# [Assigned task]
No pictures should be carried over. Output all other parts of the entries verbatim.

Stored items from a collection
___
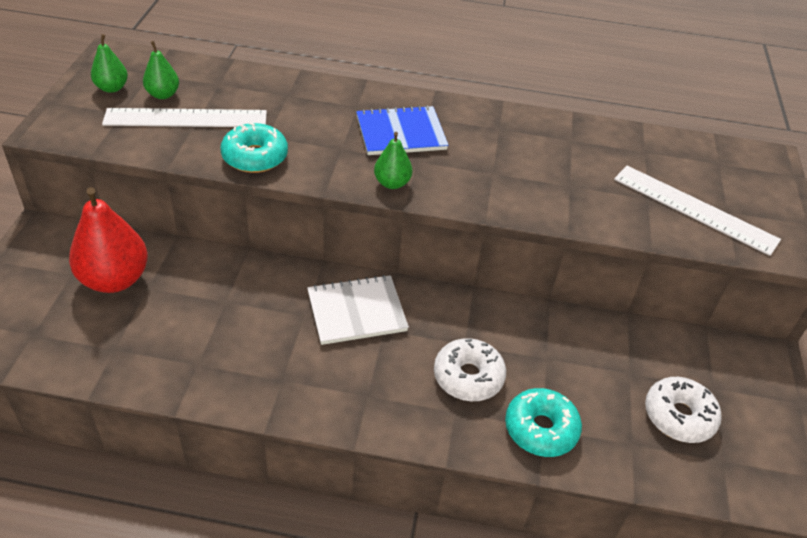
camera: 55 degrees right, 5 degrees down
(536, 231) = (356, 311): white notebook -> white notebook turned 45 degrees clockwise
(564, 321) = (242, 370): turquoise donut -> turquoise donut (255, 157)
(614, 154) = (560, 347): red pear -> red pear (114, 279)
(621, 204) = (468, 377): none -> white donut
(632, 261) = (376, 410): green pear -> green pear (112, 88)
___
# [Response to the task]
camera: 55 degrees right, 5 degrees down
(536, 231) = (356, 311): white notebook -> white notebook turned 45 degrees clockwise
(564, 321) = (242, 370): turquoise donut -> turquoise donut (255, 157)
(614, 154) = (560, 347): red pear -> red pear (114, 279)
(621, 204) = (468, 377): none -> white donut
(632, 261) = (376, 410): green pear -> green pear (112, 88)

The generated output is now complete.